### Raw records
========

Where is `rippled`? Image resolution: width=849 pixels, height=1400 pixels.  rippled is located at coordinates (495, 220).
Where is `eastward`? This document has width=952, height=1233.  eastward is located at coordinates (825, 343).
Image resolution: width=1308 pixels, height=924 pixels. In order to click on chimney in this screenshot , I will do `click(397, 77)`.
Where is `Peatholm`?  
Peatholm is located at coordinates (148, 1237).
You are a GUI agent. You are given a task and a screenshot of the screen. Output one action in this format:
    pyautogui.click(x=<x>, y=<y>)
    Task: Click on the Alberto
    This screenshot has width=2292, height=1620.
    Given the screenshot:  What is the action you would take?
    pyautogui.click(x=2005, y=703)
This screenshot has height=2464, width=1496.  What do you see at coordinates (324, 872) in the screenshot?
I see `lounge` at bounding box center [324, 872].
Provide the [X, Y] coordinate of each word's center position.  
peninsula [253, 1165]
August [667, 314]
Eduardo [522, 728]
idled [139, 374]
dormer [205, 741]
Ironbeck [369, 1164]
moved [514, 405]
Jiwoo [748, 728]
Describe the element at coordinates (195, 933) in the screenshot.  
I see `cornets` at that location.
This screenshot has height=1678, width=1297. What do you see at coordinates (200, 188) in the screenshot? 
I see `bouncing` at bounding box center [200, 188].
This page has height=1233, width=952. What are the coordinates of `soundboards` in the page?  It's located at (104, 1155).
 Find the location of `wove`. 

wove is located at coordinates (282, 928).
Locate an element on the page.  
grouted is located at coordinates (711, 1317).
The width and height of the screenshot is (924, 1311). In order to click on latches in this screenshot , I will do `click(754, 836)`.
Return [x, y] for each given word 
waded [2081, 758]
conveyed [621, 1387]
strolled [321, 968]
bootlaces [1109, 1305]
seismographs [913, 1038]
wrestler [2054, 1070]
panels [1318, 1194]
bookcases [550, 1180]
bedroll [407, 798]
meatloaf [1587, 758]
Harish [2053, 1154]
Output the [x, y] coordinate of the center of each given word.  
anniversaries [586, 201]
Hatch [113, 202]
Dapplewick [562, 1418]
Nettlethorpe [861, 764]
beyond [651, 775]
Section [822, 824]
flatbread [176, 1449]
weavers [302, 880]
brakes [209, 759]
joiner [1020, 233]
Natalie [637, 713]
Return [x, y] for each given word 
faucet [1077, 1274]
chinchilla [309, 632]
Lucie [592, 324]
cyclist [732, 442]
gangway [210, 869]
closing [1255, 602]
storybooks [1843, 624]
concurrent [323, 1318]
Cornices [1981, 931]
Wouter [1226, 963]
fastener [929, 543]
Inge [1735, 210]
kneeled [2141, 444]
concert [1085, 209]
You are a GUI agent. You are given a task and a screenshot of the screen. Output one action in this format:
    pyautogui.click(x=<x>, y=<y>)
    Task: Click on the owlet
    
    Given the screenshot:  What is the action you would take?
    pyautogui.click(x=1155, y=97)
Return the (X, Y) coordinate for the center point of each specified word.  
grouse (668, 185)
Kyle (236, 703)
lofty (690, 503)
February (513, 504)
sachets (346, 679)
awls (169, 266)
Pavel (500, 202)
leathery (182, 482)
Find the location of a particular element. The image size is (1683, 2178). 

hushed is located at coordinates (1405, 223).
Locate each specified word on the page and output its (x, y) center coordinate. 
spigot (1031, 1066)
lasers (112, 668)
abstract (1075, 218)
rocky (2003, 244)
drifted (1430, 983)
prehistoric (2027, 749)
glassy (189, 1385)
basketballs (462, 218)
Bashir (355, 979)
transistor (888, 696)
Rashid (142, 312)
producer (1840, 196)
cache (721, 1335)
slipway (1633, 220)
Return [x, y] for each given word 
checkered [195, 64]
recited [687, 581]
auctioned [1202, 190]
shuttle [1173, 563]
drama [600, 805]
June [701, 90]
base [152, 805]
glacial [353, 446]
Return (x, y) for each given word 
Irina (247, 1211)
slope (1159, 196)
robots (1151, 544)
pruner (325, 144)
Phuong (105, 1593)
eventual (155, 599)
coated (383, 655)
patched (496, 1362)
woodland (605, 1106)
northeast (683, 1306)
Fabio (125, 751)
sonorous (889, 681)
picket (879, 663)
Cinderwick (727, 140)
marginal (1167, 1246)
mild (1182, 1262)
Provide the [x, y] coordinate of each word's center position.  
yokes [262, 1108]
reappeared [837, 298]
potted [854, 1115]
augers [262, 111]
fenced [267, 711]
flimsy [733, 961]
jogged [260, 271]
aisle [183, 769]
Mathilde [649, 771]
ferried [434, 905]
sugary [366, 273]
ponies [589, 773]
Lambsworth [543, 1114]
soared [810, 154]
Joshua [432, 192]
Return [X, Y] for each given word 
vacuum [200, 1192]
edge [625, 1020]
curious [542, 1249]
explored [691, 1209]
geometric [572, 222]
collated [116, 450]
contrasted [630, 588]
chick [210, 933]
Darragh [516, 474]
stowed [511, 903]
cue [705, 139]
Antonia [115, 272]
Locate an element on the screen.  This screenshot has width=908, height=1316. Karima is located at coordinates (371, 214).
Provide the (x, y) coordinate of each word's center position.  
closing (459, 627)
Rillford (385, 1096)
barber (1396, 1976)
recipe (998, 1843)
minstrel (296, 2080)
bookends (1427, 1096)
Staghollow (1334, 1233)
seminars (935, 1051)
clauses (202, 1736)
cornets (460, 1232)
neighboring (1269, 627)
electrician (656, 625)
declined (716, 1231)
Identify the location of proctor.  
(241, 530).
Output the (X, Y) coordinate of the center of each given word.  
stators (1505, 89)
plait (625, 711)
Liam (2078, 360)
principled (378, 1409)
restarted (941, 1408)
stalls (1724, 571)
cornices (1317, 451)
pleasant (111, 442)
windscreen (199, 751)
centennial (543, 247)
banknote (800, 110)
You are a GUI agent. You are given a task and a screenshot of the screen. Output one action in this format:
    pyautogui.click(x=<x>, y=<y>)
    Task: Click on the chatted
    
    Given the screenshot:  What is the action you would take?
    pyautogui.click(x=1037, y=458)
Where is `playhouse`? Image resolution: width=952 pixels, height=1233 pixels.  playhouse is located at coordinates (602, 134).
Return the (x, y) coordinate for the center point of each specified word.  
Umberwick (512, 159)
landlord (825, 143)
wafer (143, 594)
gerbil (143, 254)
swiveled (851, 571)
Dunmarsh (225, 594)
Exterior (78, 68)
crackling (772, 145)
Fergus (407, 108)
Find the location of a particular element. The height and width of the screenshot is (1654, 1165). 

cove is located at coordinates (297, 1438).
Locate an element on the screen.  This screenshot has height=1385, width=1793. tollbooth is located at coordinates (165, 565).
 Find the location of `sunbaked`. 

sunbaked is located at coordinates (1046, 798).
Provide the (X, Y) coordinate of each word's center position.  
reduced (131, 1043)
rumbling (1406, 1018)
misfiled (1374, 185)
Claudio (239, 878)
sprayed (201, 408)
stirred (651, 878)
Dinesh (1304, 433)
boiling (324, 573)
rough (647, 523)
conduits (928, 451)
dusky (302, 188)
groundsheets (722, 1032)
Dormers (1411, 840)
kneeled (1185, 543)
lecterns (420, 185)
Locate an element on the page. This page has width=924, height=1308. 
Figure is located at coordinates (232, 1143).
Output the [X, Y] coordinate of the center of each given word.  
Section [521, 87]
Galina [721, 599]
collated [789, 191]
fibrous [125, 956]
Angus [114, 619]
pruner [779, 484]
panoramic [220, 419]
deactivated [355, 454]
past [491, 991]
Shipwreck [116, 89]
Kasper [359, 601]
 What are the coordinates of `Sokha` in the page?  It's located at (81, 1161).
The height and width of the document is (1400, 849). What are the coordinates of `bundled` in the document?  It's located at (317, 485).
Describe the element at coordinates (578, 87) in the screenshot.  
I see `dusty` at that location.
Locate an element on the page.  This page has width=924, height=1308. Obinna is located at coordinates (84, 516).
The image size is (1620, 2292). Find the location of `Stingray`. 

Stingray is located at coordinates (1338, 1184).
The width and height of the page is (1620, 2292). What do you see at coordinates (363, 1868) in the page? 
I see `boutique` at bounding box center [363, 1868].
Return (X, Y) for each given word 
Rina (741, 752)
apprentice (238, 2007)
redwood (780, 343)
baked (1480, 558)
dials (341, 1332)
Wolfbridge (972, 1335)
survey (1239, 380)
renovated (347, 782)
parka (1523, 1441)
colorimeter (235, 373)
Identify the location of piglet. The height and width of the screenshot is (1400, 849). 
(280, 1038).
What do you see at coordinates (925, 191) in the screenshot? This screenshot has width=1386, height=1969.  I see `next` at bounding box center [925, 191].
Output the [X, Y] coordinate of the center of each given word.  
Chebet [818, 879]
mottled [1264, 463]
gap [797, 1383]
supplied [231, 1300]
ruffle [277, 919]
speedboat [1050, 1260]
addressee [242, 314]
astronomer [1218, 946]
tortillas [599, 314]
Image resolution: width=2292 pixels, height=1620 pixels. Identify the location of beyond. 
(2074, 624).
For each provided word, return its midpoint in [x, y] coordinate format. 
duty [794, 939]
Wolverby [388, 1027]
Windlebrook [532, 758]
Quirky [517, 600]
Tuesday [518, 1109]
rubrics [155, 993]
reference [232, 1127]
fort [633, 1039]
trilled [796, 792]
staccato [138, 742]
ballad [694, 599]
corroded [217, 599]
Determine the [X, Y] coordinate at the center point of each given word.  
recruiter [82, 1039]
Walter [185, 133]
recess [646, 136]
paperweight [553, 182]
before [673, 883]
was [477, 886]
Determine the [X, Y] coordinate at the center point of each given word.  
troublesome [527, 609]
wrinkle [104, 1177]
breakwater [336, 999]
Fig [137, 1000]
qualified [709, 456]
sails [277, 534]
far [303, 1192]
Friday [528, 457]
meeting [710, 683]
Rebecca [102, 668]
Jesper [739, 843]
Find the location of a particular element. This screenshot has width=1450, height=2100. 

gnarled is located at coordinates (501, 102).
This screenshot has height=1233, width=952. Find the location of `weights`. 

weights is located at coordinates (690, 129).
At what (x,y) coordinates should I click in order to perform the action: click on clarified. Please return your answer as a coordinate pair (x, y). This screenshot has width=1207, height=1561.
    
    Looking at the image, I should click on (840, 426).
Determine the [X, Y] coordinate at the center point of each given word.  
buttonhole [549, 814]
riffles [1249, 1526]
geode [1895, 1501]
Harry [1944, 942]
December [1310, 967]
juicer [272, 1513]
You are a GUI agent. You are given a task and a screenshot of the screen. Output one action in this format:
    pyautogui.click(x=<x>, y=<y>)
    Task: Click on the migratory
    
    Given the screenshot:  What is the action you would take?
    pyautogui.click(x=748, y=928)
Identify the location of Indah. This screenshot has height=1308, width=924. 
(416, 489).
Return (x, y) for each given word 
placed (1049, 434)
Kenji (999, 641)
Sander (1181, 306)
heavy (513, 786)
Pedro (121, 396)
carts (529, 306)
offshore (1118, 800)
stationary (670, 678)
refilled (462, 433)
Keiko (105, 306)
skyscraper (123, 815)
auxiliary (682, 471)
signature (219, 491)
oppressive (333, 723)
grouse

========

### Exercise prompt
Rewrite the lines from the one containing "riffles [1249, 1526]" up to and including the one containing "heavy (513, 786)", putting "page" wherever "screenshot" appears and leaving everything else as it is.

### Right answer
riffles [1249, 1526]
geode [1895, 1501]
Harry [1944, 942]
December [1310, 967]
juicer [272, 1513]
You are a GUI agent. You are given a task and a page of the screen. Output one action in this format:
    pyautogui.click(x=<x>, y=<y>)
    Task: Click on the migratory
    
    Given the page:  What is the action you would take?
    pyautogui.click(x=748, y=928)
Identify the location of Indah. This page has height=1308, width=924. 
(416, 489).
Return (x, y) for each given word 
placed (1049, 434)
Kenji (999, 641)
Sander (1181, 306)
heavy (513, 786)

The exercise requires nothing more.